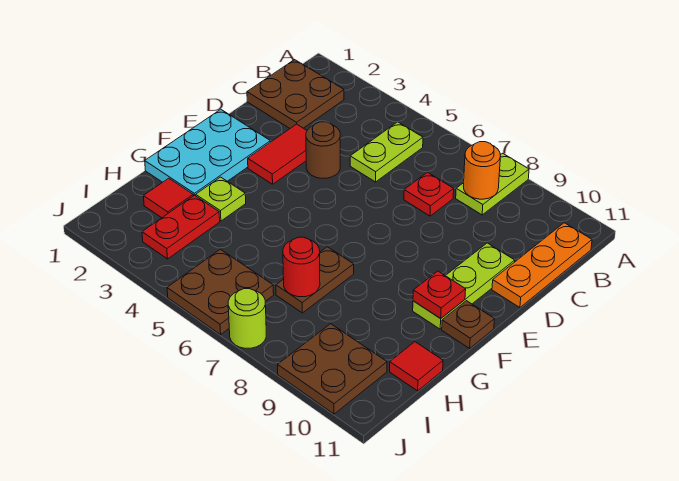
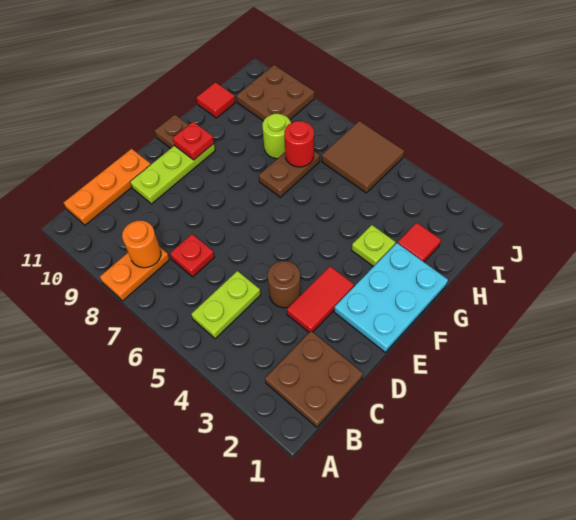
lime plate A8:B8 level 1 -> orange plate A8:B8 level 1
red plate H3:I3 level 1 -> none
brown plate I5:J6 level 1 -> brown tile I5:J6 level 1
lime round brick J7 level 1 -> lime round brick H8 level 1

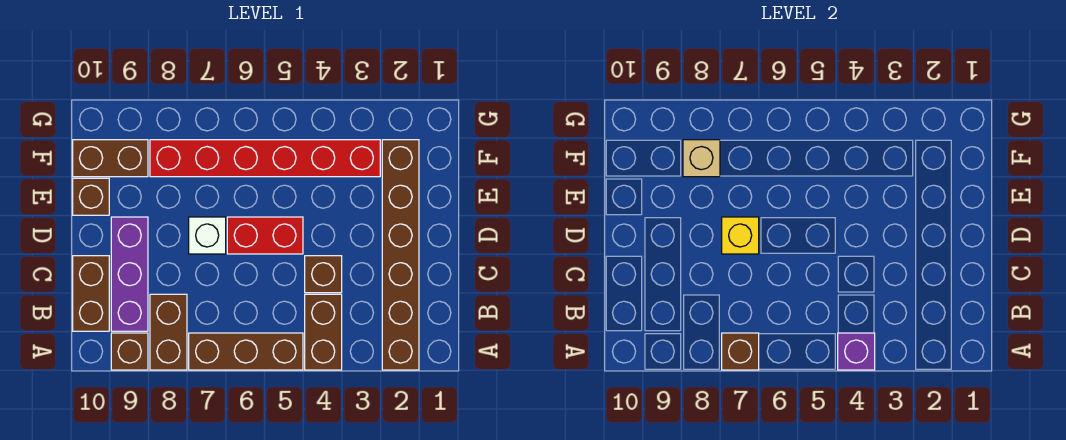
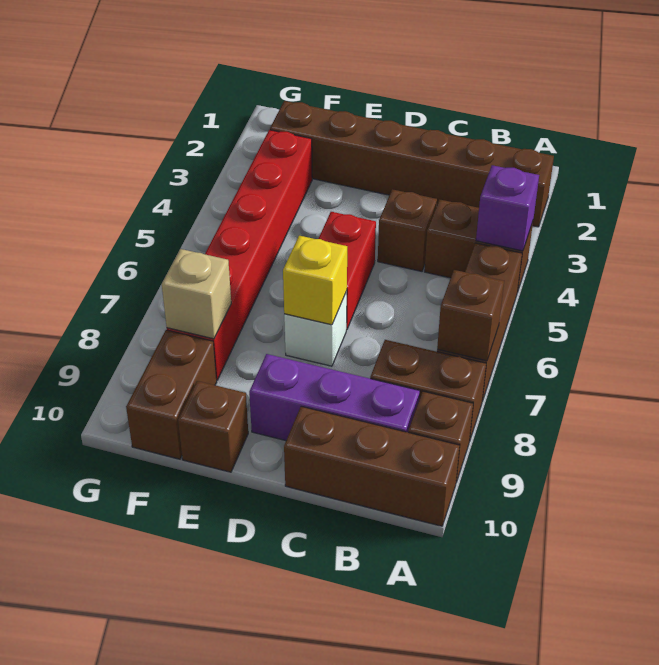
brown brick B10:C10 level 1 -> brown brick A10:C10 level 1

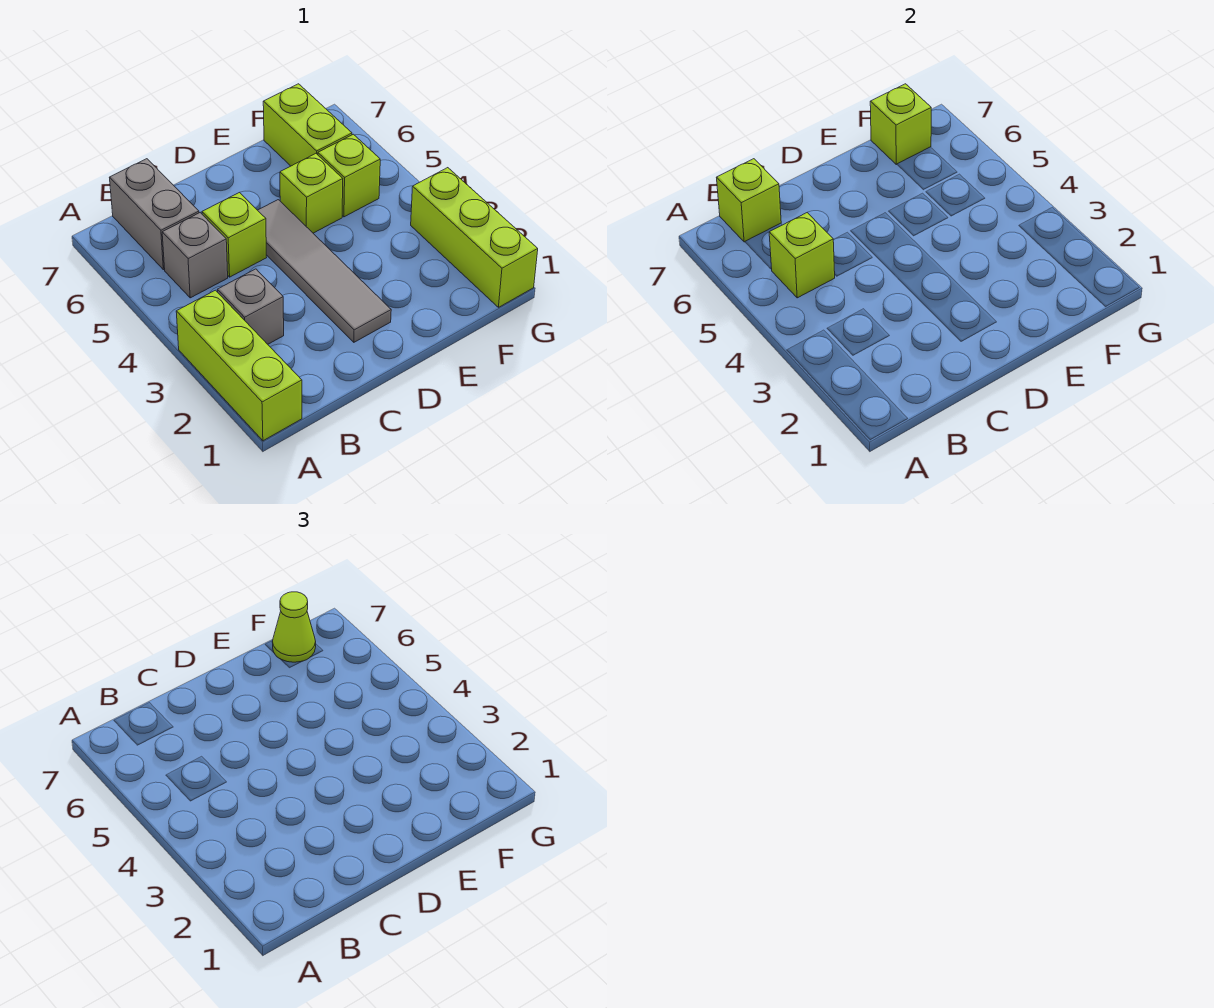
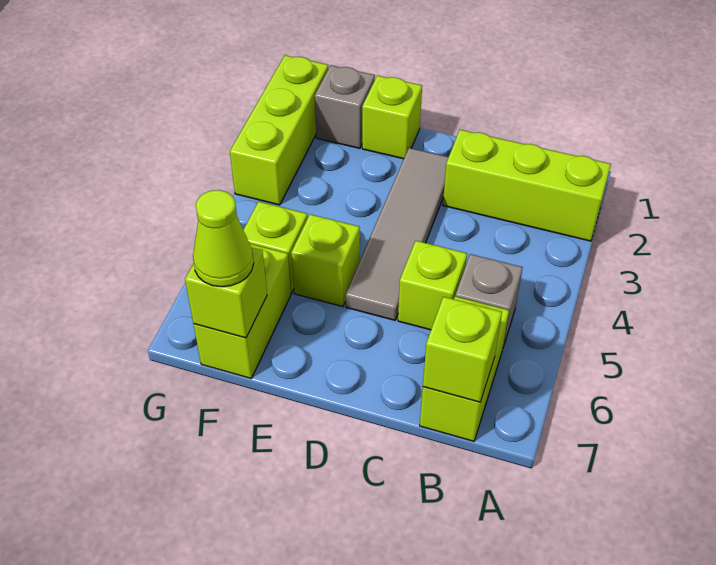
lime brick A1:A3 level 1 -> lime brick A2:C2 level 1
grey brick B3 level 1 -> grey brick F1 level 1
lime brick B5 level 2 -> lime brick E1 level 1
grey brick B6:B7 level 1 -> lime brick B6:B7 level 1

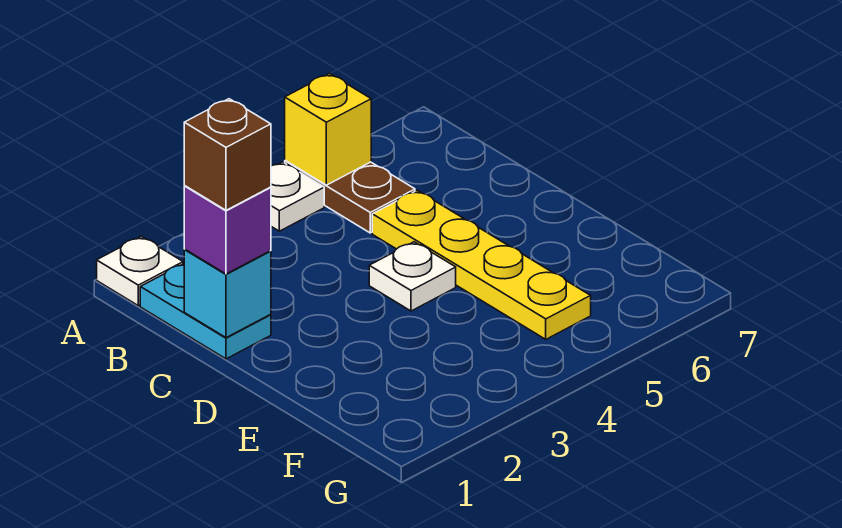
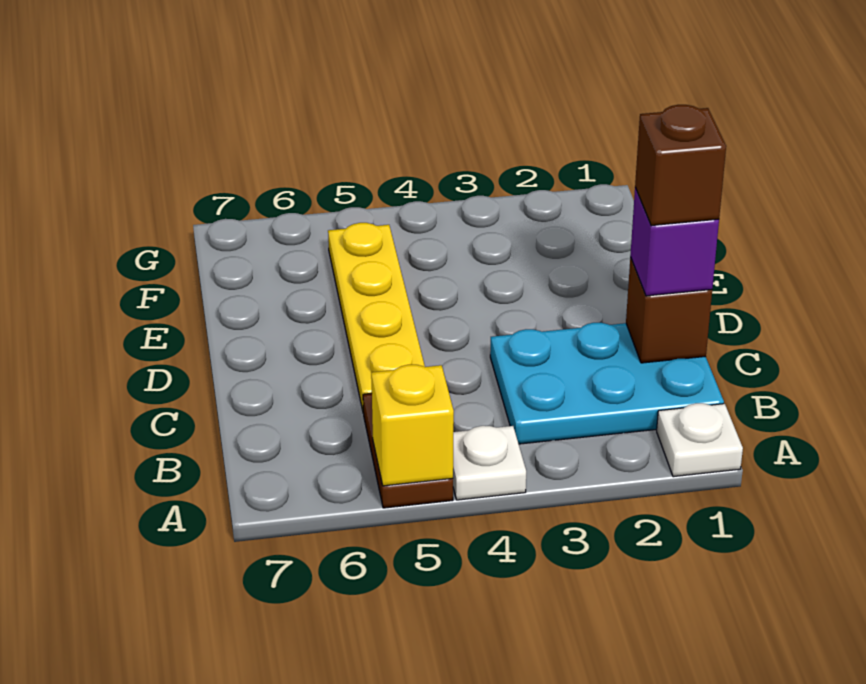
cyan plate B1:C1 level 1 -> cyan plate B1:C3 level 1
cyan brick C1 level 2 -> brown brick C1 level 2
white plate D4 level 1 -> none

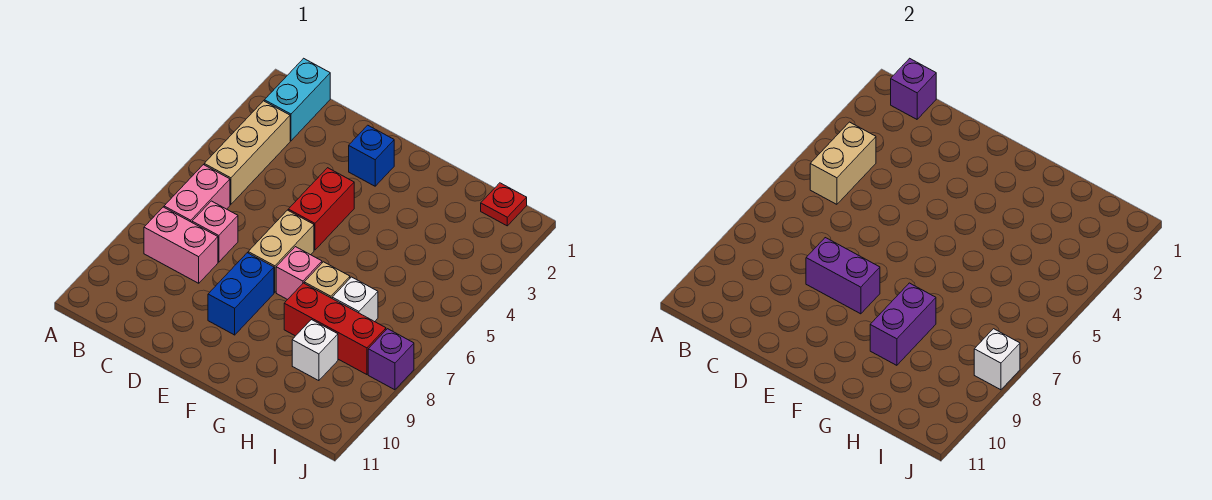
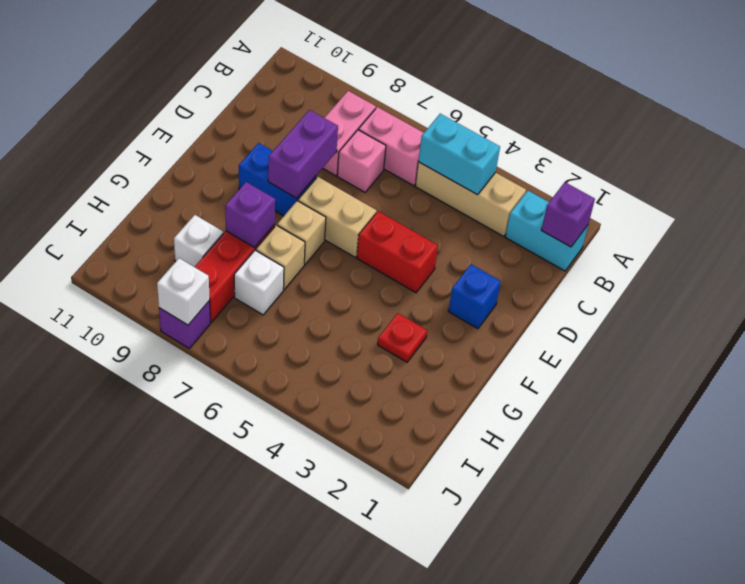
tan brick B4:B5 level 2 -> cyan brick B4:B5 level 2
pink brick F7 level 1 -> tan brick F7 level 1
purple brick G8:G9 level 2 -> purple brick G8 level 2
red plate I1 level 1 -> red plate G3 level 1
☆ ☆ ☆ ☆ ☆
What is needed: Every line containing the string "none" should be pulled from the listing and copied.

Answer section:
red plate H3:I3 level 1 -> none
white plate D4 level 1 -> none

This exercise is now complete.